++++ Information ++++
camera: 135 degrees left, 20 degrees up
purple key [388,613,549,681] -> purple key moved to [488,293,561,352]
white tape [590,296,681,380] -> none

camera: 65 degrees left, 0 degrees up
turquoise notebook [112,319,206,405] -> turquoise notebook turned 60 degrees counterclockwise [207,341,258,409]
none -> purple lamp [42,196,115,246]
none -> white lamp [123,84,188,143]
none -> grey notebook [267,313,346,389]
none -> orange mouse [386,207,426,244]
++++
++++ Information ++++
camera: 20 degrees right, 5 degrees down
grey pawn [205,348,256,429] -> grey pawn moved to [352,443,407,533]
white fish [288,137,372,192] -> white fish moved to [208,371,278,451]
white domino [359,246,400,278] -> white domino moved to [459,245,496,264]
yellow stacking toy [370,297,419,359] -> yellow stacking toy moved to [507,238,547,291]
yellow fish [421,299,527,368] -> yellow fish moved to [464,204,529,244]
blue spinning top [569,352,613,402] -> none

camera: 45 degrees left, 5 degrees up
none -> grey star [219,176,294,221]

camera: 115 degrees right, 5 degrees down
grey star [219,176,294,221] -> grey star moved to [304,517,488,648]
++++
• Aim of the exercise:
Extract all lines from the data in which "lamp" is found.

• Task response:
none -> purple lamp [42,196,115,246]
none -> white lamp [123,84,188,143]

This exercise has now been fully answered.